• LISTED ENTRIES

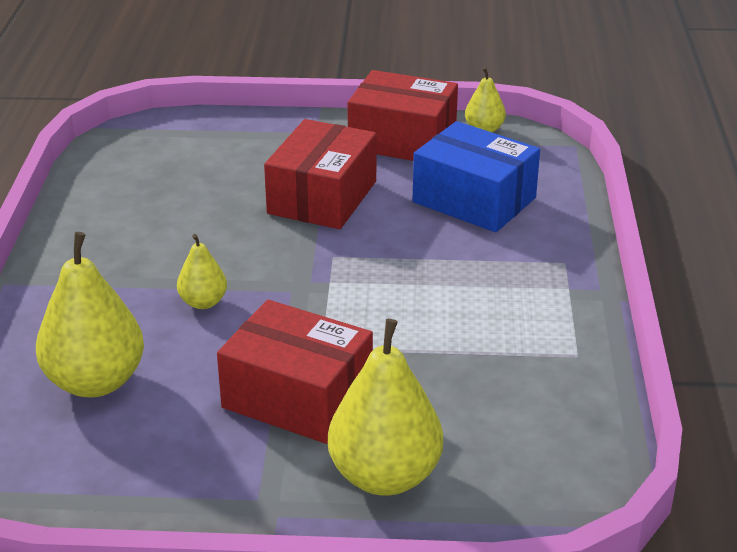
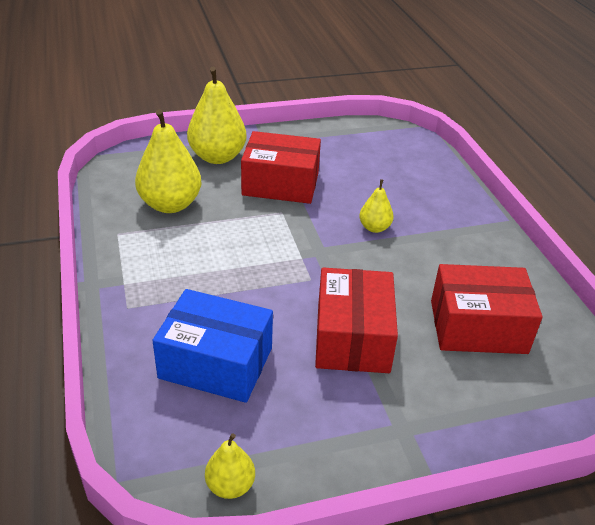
camera: 160 degrees right, 5 degrees up
(95, 382) = (394, 175): yellow pear -> yellow pear (170, 204)
(402, 140) = (316, 441): red box -> red box (478, 326)

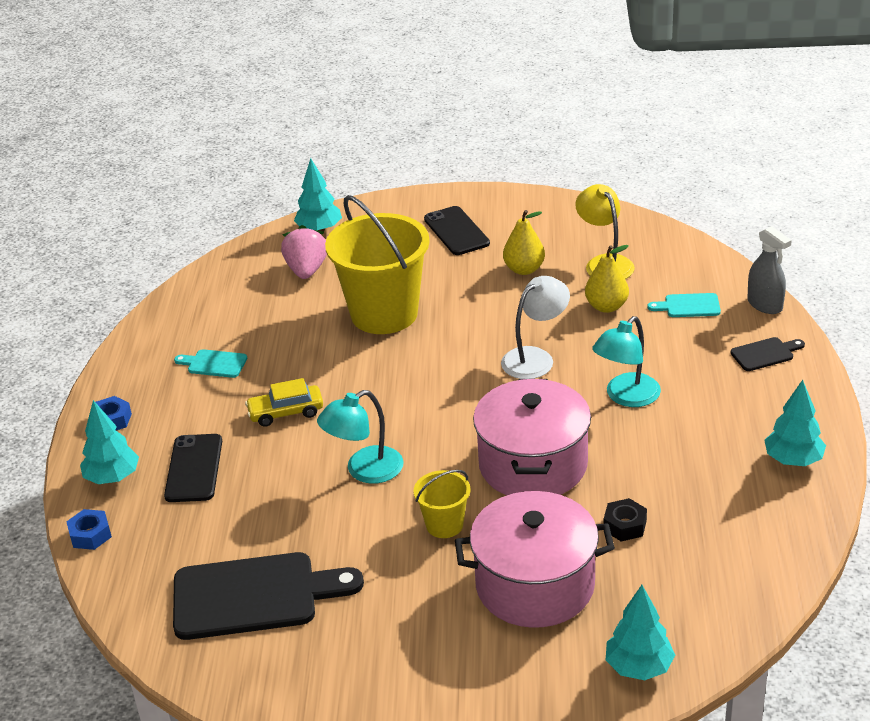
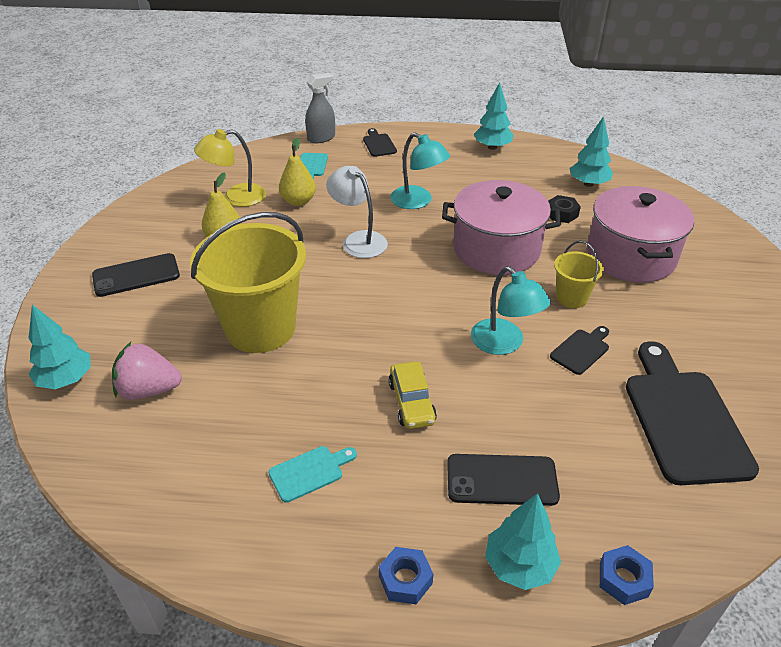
camera: 90 degrees left, 5 degrees up
(214, 364) = (309, 472): turquoise cutting board -> turquoise cutting board turned 135 degrees counterclockwise
(356, 527) = (581, 350): none -> black cutting board
(639, 667) = (695, 219): turquoise tree -> turquoise tree (588, 184)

• ABOUT THIS TASK
Keep the pictures out of the copy and return the rest of the data above exactly.

• EXPECTED ANSWER
camera: 160 degrees right, 5 degrees up
(95, 382) = (394, 175): yellow pear -> yellow pear (170, 204)
(402, 140) = (316, 441): red box -> red box (478, 326)

camera: 90 degrees left, 5 degrees up
(214, 364) = (309, 472): turquoise cutting board -> turquoise cutting board turned 135 degrees counterclockwise
(356, 527) = (581, 350): none -> black cutting board
(639, 667) = (695, 219): turquoise tree -> turquoise tree (588, 184)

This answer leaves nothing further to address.